**RECORDS FOR THIS TASK:**
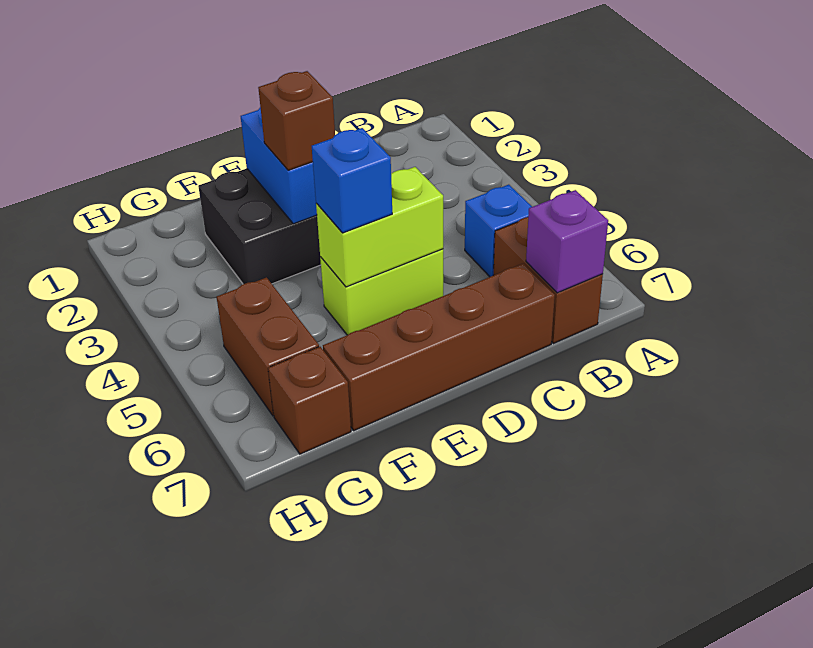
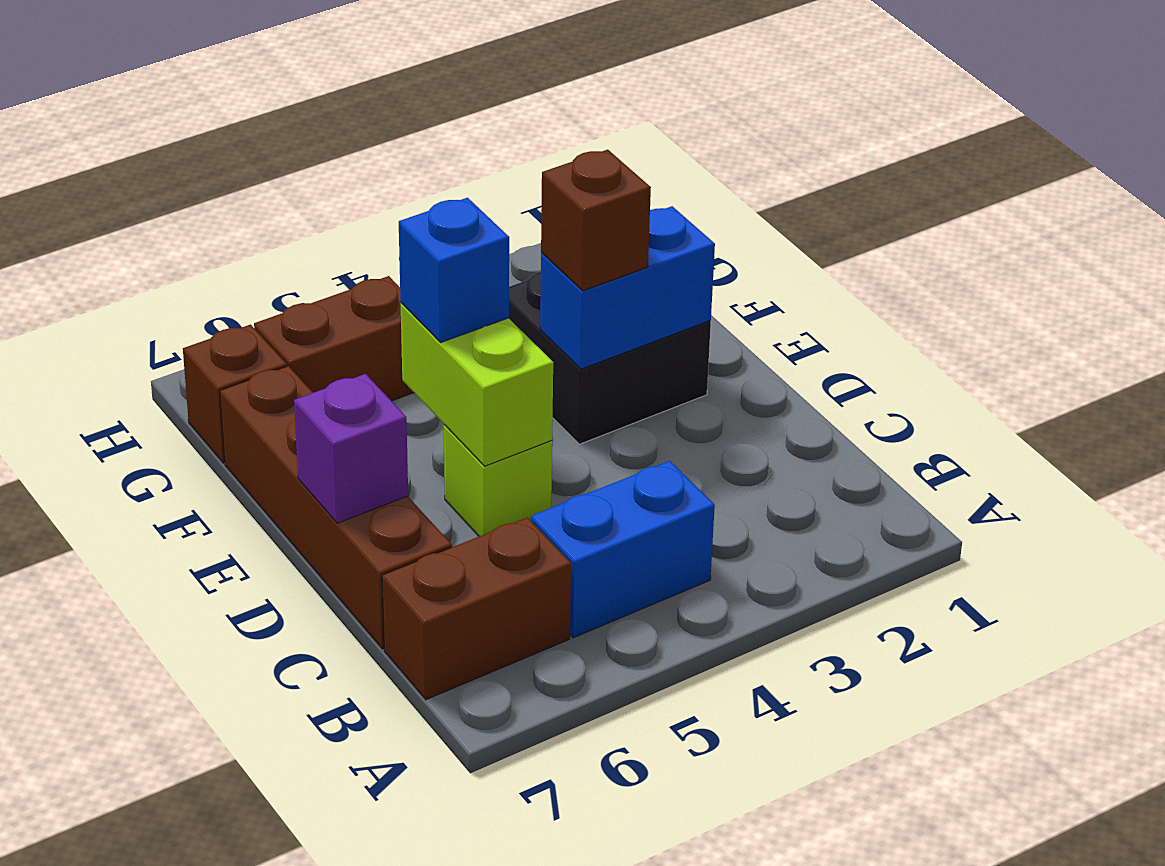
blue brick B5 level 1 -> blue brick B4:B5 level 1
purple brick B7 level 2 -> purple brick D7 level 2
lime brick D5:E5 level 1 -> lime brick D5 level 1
---
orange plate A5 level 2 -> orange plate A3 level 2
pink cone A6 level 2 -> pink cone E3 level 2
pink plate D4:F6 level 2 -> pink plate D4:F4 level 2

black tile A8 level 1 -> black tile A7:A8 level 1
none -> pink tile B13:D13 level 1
--
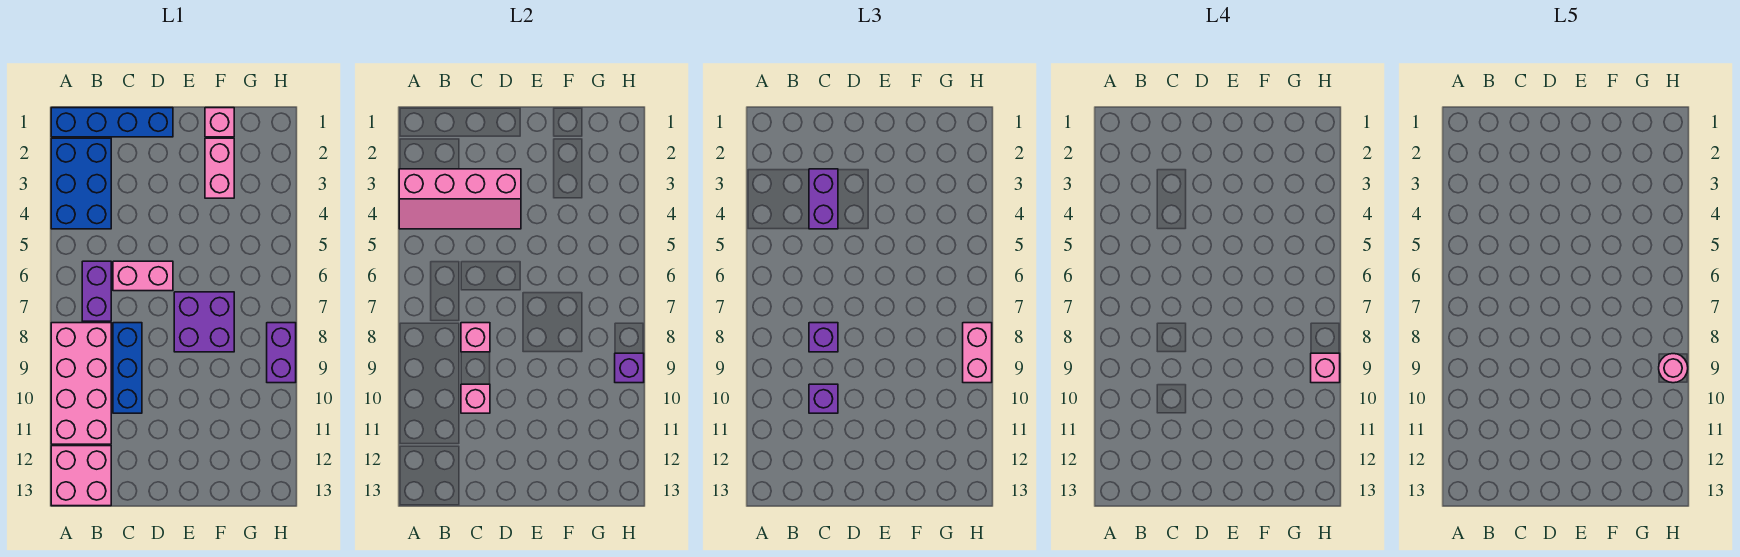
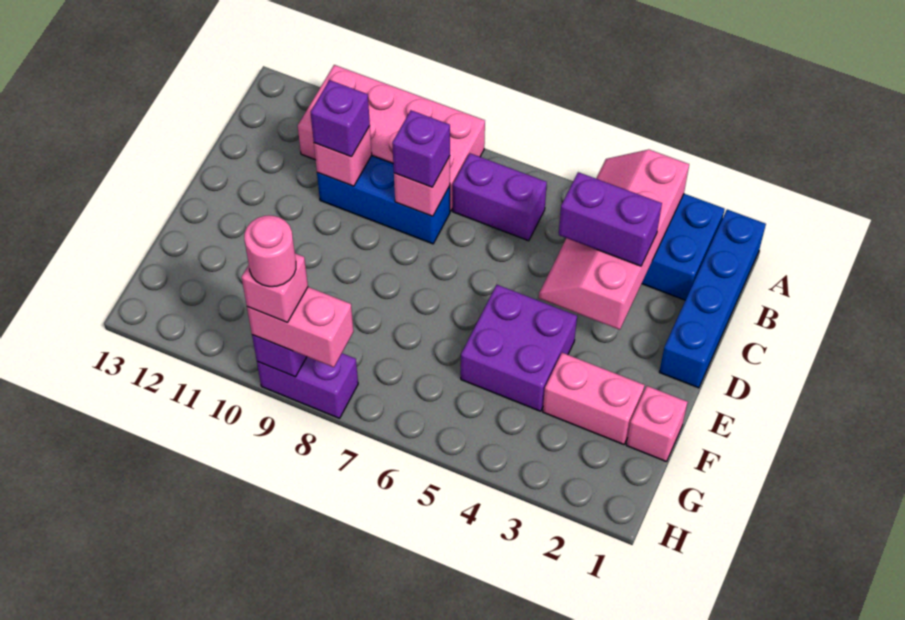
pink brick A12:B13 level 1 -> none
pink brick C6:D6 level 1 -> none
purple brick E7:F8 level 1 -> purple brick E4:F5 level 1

**WHAT YOU WILL DO:**
Please reproduce the lines from the line with "orange plate A5" to the line with "none -> pink tile B13:D13 level 1", both ends included, exactly as they appear above.

**WRITTEN ANSWER:**
orange plate A5 level 2 -> orange plate A3 level 2
pink cone A6 level 2 -> pink cone E3 level 2
pink plate D4:F6 level 2 -> pink plate D4:F4 level 2

black tile A8 level 1 -> black tile A7:A8 level 1
none -> pink tile B13:D13 level 1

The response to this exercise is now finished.